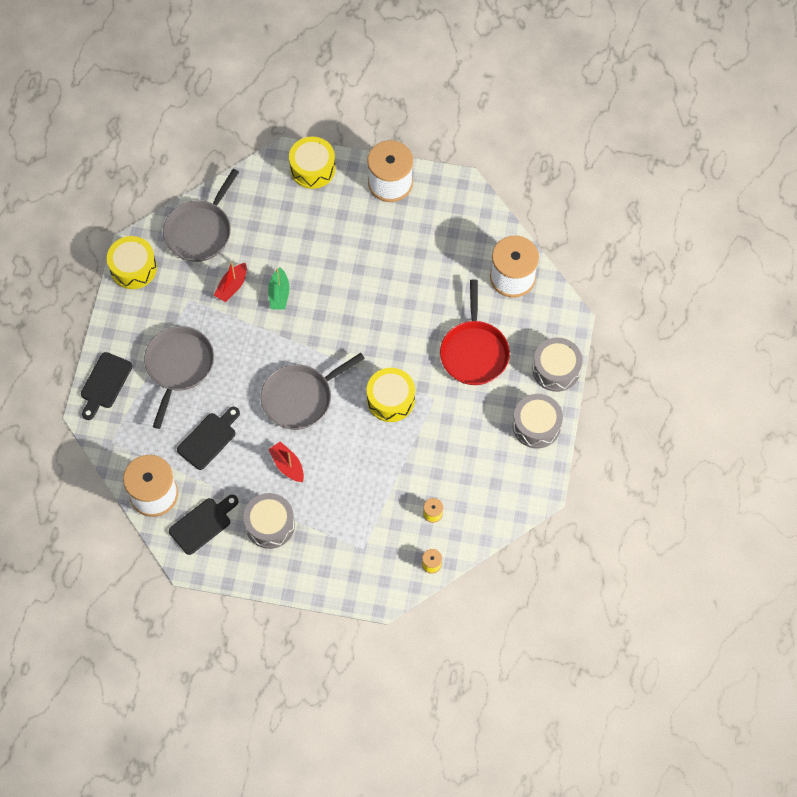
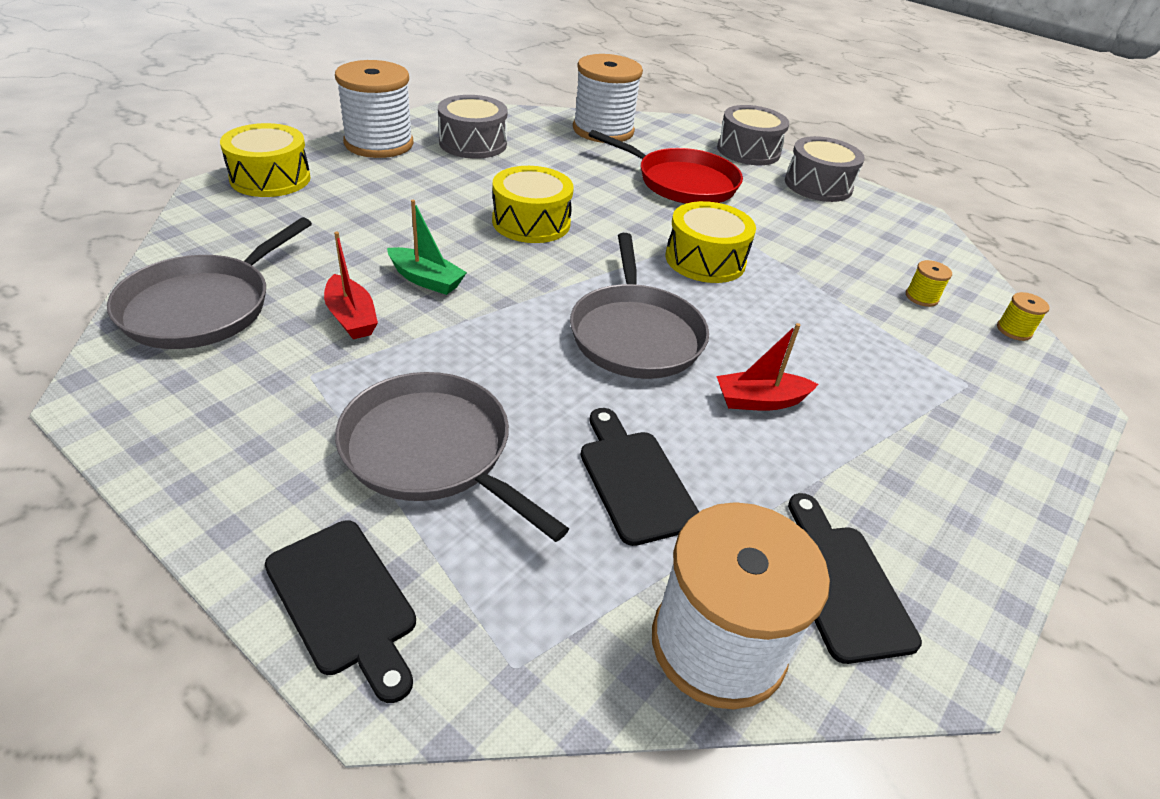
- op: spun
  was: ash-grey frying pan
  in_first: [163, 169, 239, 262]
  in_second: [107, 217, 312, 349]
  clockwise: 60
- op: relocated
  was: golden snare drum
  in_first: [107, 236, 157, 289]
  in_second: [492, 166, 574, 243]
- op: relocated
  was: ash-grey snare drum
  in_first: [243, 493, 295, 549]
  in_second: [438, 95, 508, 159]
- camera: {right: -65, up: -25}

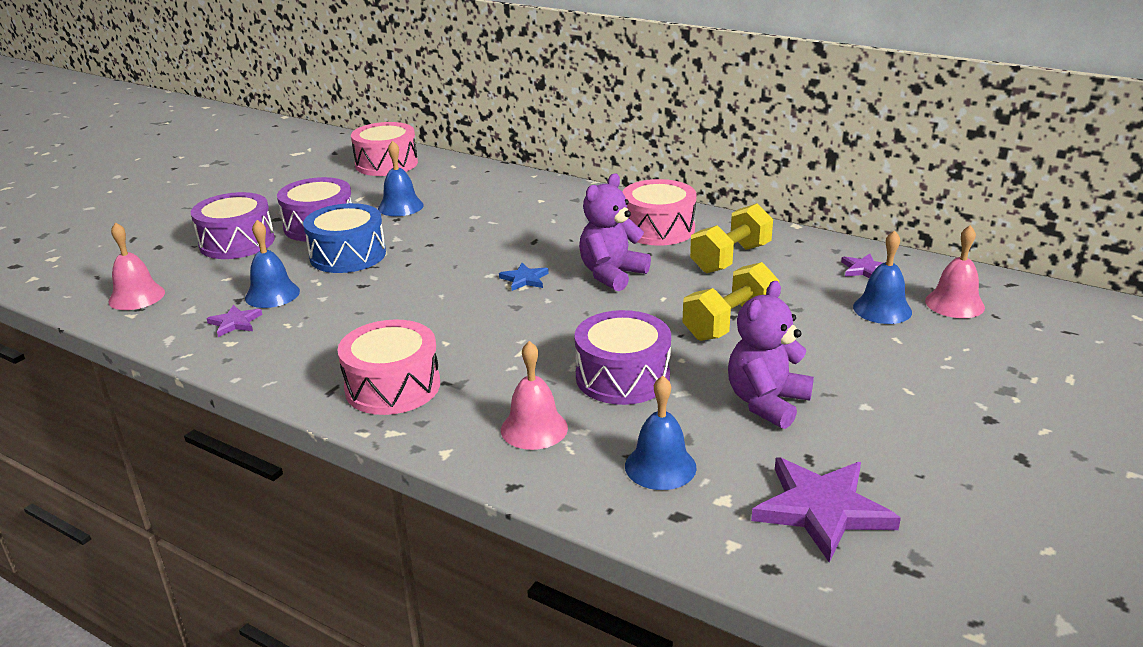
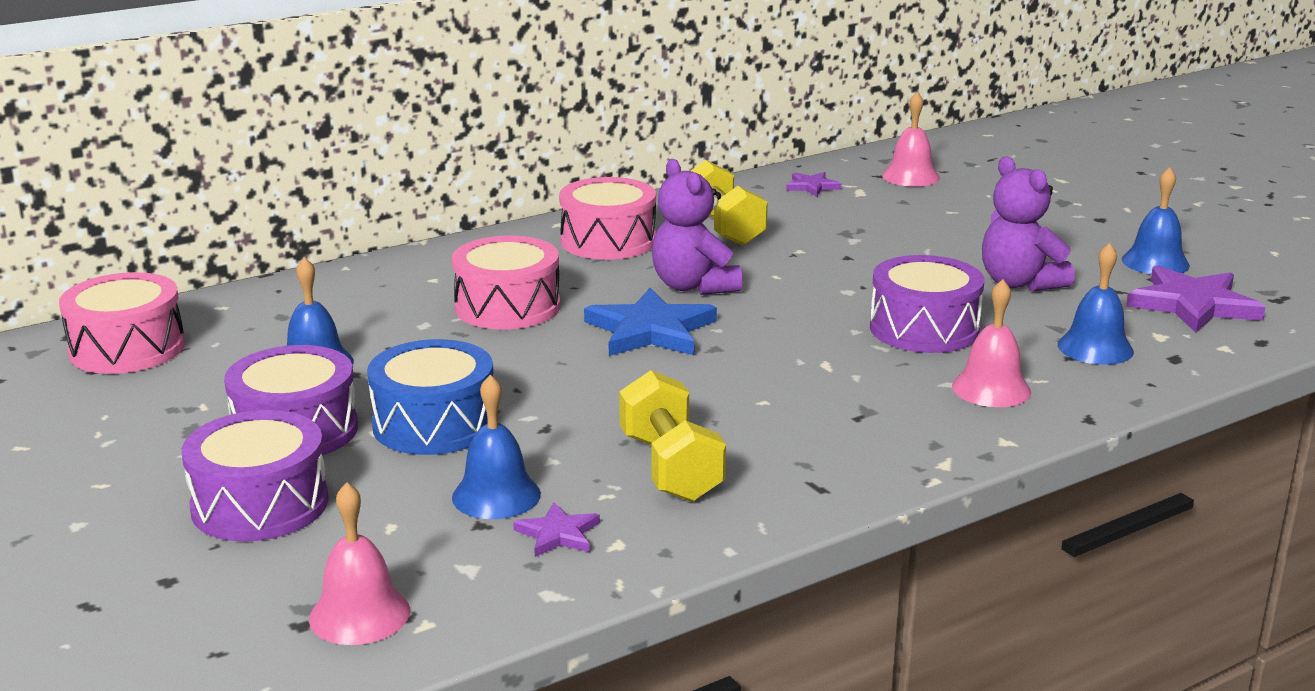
- op: relocated
  was: royal blue hand bell
  in_first: [853, 230, 912, 324]
  in_second: [1122, 167, 1190, 275]
- op: relocated
  was: golden hand weight
  in_first: [683, 262, 779, 341]
  in_second: [619, 370, 726, 502]
- op: size
  was: royal blue five-pointed star
  in_first: [499, 263, 549, 291]
  in_second: [584, 288, 717, 356]
  ratio: 1.96
- op: relocated
  was: rosy snare drum
  in_first: [338, 320, 440, 415]
  in_second: [452, 235, 560, 329]
- camera: {right: -65, up: -5}

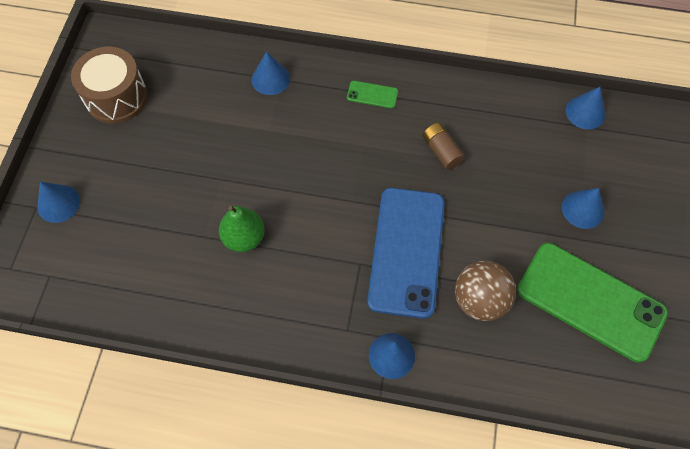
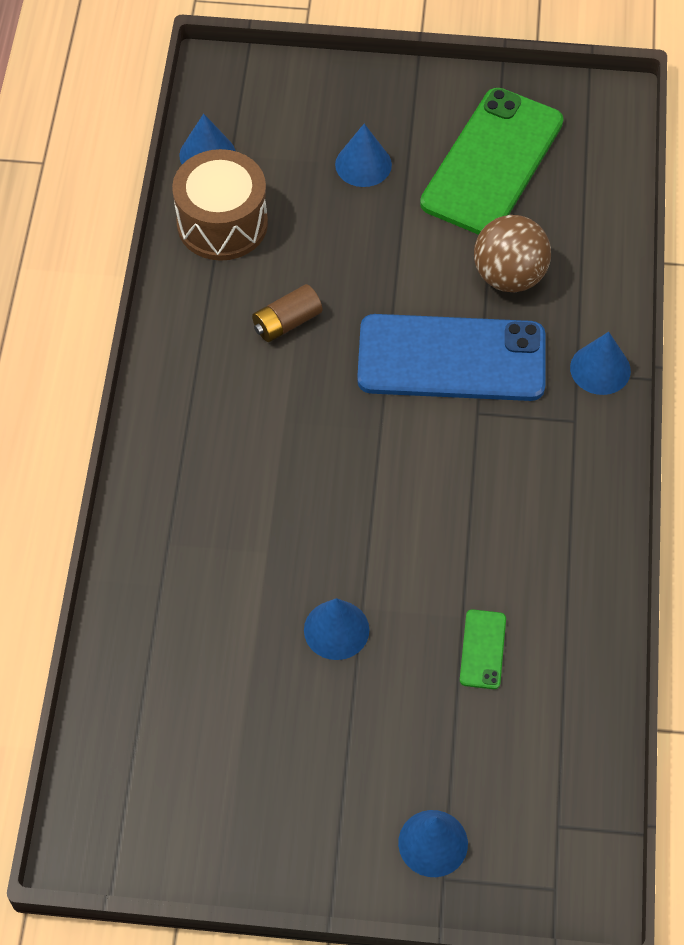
- op: relocated
  was: brown snare drum
  in_first: [71, 47, 148, 124]
  in_second: [172, 149, 268, 261]
- op: relocated
  was: royal blue cone shape
  in_first: [252, 52, 290, 95]
  in_second: [304, 598, 369, 660]
- op: relocated
  was: leaf-green smartphone
  in_first: [347, 81, 398, 108]
  in_second: [460, 609, 506, 689]
- op: missing
  was: leaf-green toy pear
  in_first: [219, 206, 265, 252]
- camera: {right: -95, up: -5}

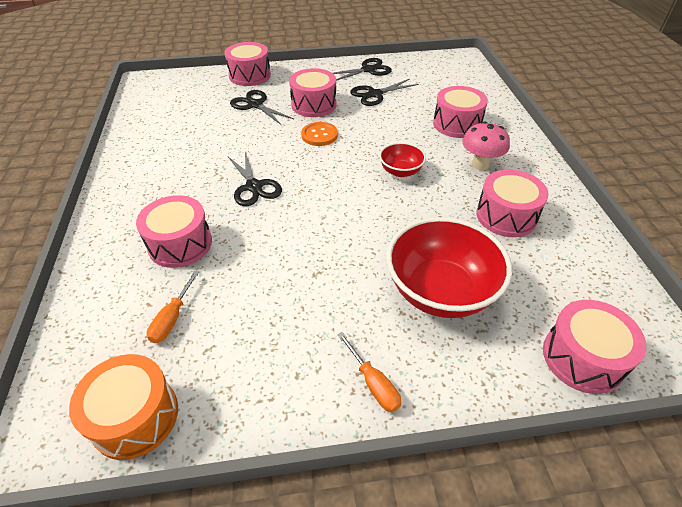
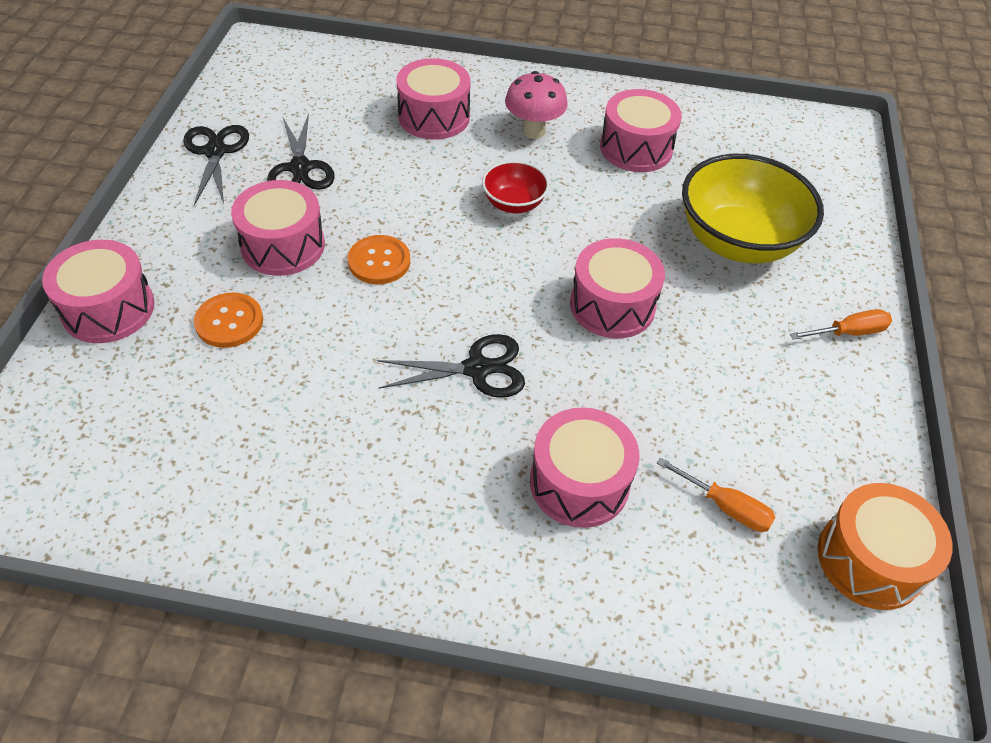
- op: exchanged
  was: jet-black scissors
  now: orange shirt button
  in_first: [230, 90, 294, 125]
  in_second: [194, 293, 263, 348]
- op: colour
  was: scarlet deep dish
  now: golden deep dish
  in_first: [387, 217, 512, 318]
  in_second: [682, 154, 824, 263]
- op: relocated
  was: rosy snare drum
  in_first: [543, 300, 646, 394]
  in_second: [570, 238, 665, 338]
- camera: {right: -75, up: 5}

....................

The result should be every entry, word for word, and no pictures.

**WRITTEN SOLUTION:**
- op: spun
  was: ash-grey frying pan
  in_first: [163, 169, 239, 262]
  in_second: [107, 217, 312, 349]
  clockwise: 60
- op: relocated
  was: golden snare drum
  in_first: [107, 236, 157, 289]
  in_second: [492, 166, 574, 243]
- op: relocated
  was: ash-grey snare drum
  in_first: [243, 493, 295, 549]
  in_second: [438, 95, 508, 159]
- camera: {right: -65, up: -25}

- op: relocated
  was: royal blue hand bell
  in_first: [853, 230, 912, 324]
  in_second: [1122, 167, 1190, 275]
- op: relocated
  was: golden hand weight
  in_first: [683, 262, 779, 341]
  in_second: [619, 370, 726, 502]
- op: size
  was: royal blue five-pointed star
  in_first: [499, 263, 549, 291]
  in_second: [584, 288, 717, 356]
  ratio: 1.96
- op: relocated
  was: rosy snare drum
  in_first: [338, 320, 440, 415]
  in_second: [452, 235, 560, 329]
- camera: {right: -65, up: -5}

- op: relocated
  was: brown snare drum
  in_first: [71, 47, 148, 124]
  in_second: [172, 149, 268, 261]
- op: relocated
  was: royal blue cone shape
  in_first: [252, 52, 290, 95]
  in_second: [304, 598, 369, 660]
- op: relocated
  was: leaf-green smartphone
  in_first: [347, 81, 398, 108]
  in_second: [460, 609, 506, 689]
- op: missing
  was: leaf-green toy pear
  in_first: [219, 206, 265, 252]
- camera: {right: -95, up: -5}

- op: exchanged
  was: jet-black scissors
  now: orange shirt button
  in_first: [230, 90, 294, 125]
  in_second: [194, 293, 263, 348]
- op: colour
  was: scarlet deep dish
  now: golden deep dish
  in_first: [387, 217, 512, 318]
  in_second: [682, 154, 824, 263]
- op: relocated
  was: rosy snare drum
  in_first: [543, 300, 646, 394]
  in_second: [570, 238, 665, 338]
- camera: {right: -75, up: 5}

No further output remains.